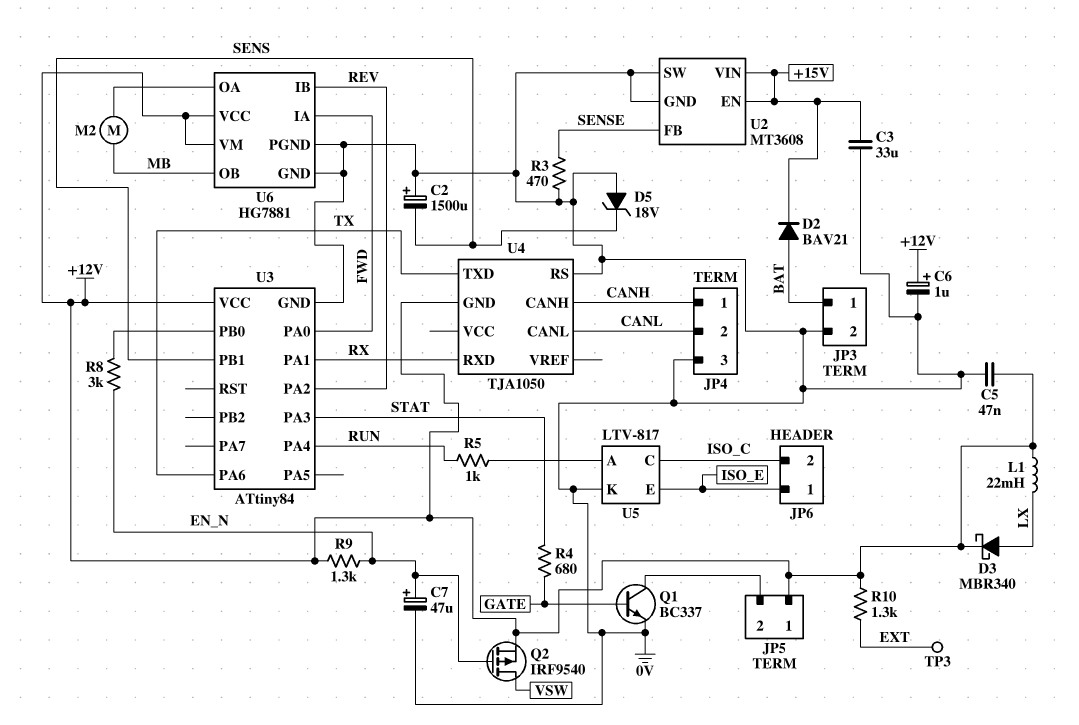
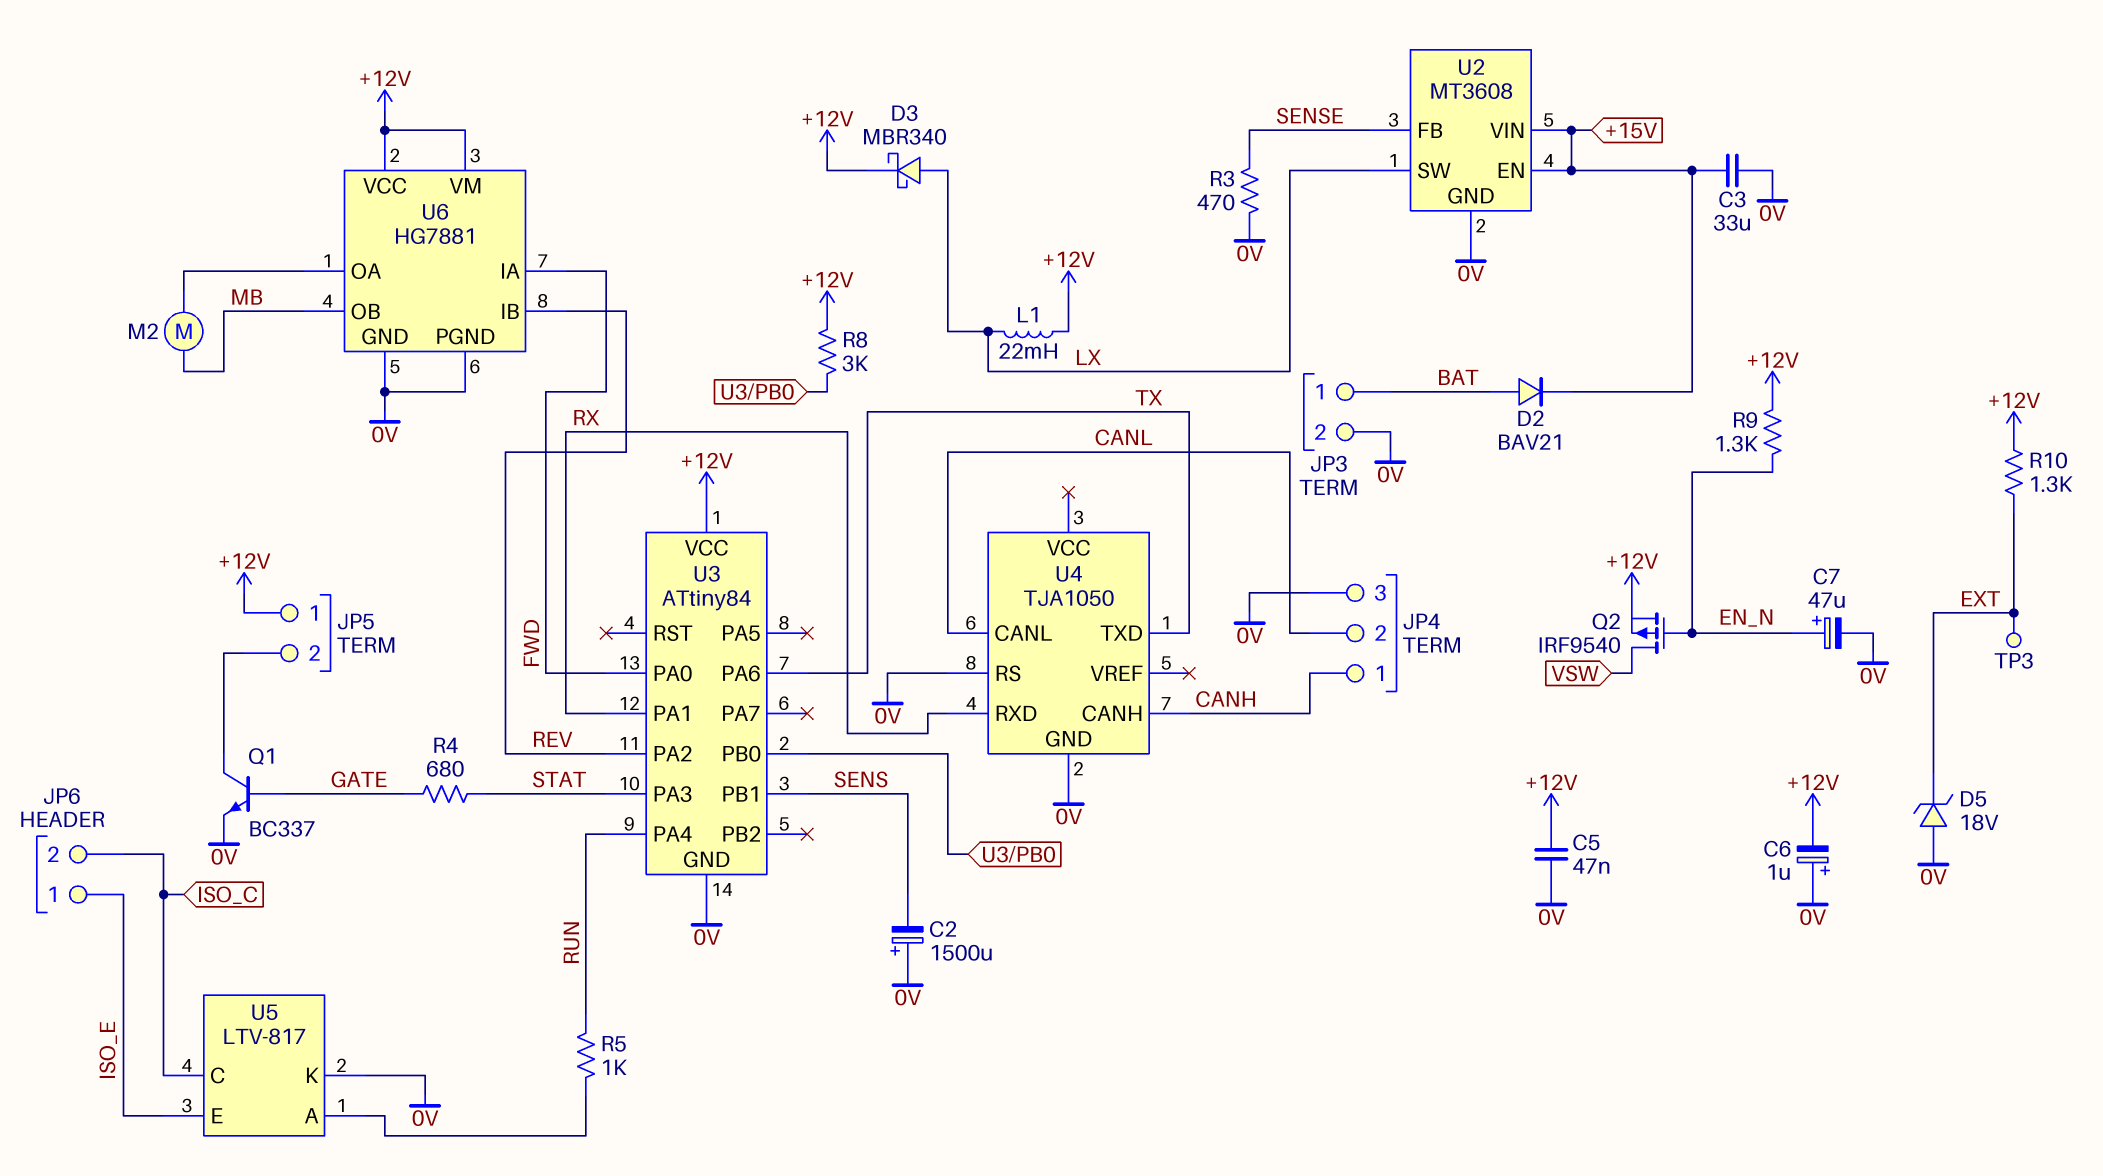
C6: 1uF (plus +12V, minus 0V) -> 1uF (plus 0V, minus +12V)
D5: zener 18V (A 0V, K SENS) -> zener 18V (A 0V, K EXT)
R8: 3k (EN_N, U3/PB0) -> 3k (+12V, U3/PB0)
U2 pin SW: 0V -> LX
U4 pin GND: +12V -> 0V

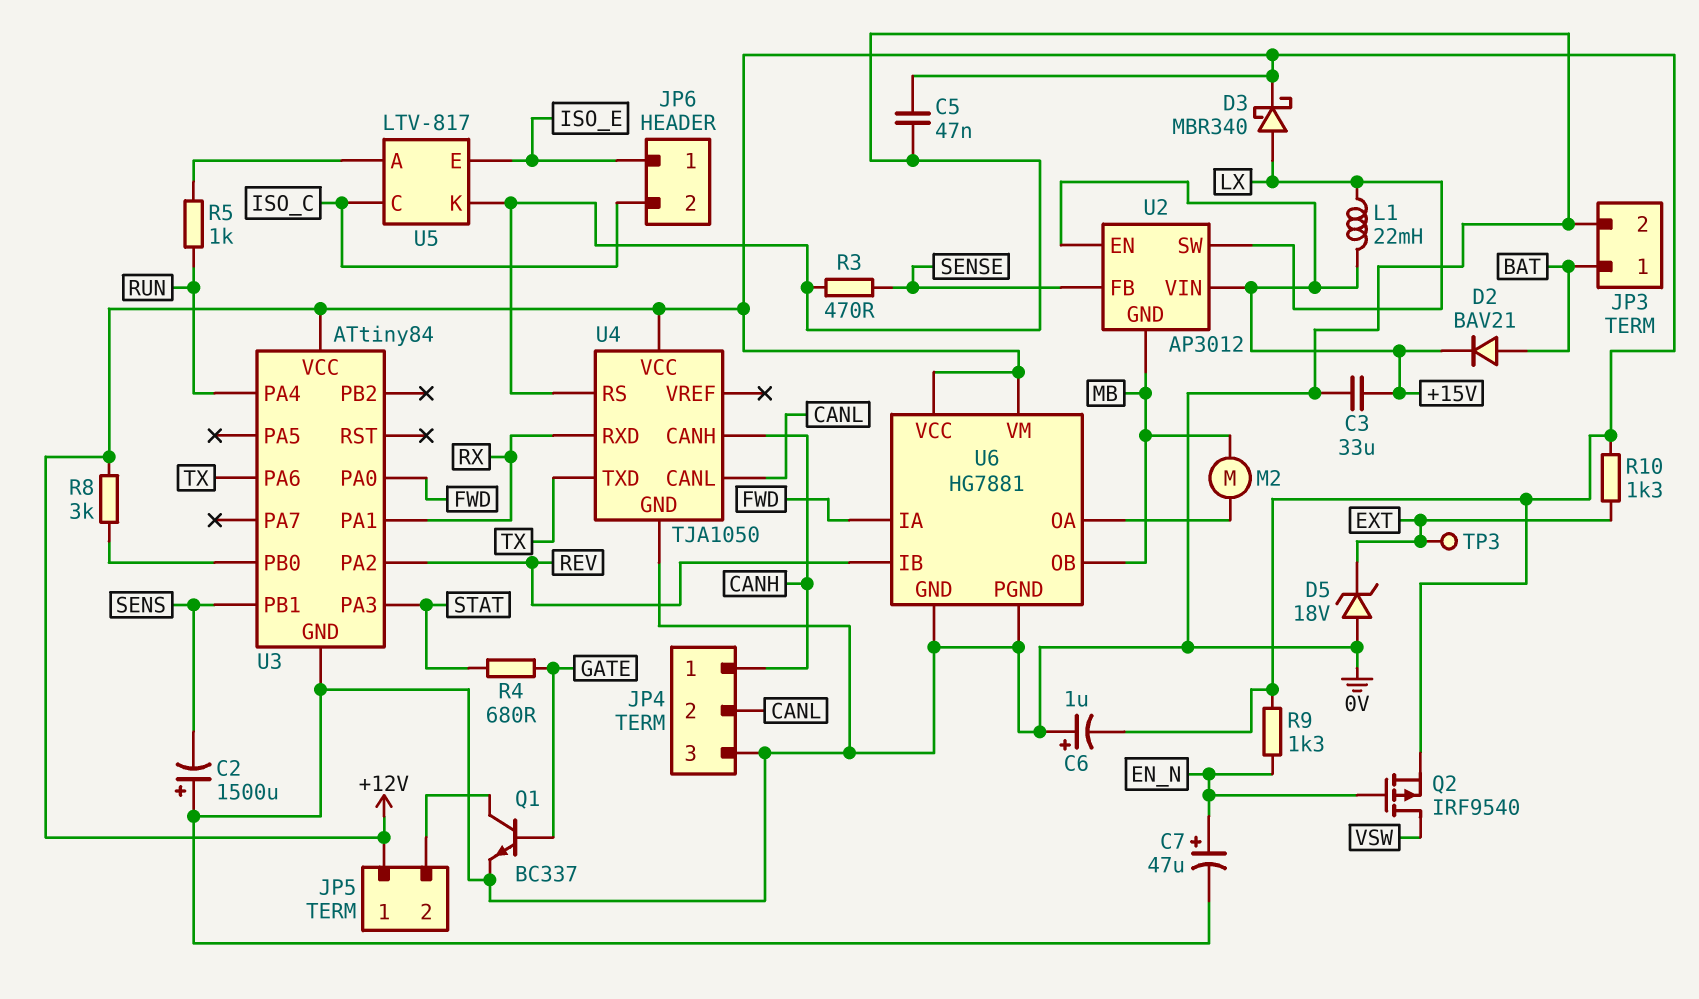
L1: 22mH (+12V, LX) -> 22mH (+15V, LX)
U2: MT3608 -> AP3012
U2 pin GND: 0V -> MB
U4 pin VCC: none -> +12V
****************************************
▸ **Work instructions**
Write all the lines above out again exactly, minus the images.

▸ **Answer for the task**
C6: 1uF (plus +12V, minus 0V) -> 1uF (plus 0V, minus +12V)
D5: zener 18V (A 0V, K SENS) -> zener 18V (A 0V, K EXT)
R8: 3k (EN_N, U3/PB0) -> 3k (+12V, U3/PB0)
U2 pin SW: 0V -> LX
U4 pin GND: +12V -> 0V

L1: 22mH (+12V, LX) -> 22mH (+15V, LX)
U2: MT3608 -> AP3012
U2 pin GND: 0V -> MB
U4 pin VCC: none -> +12V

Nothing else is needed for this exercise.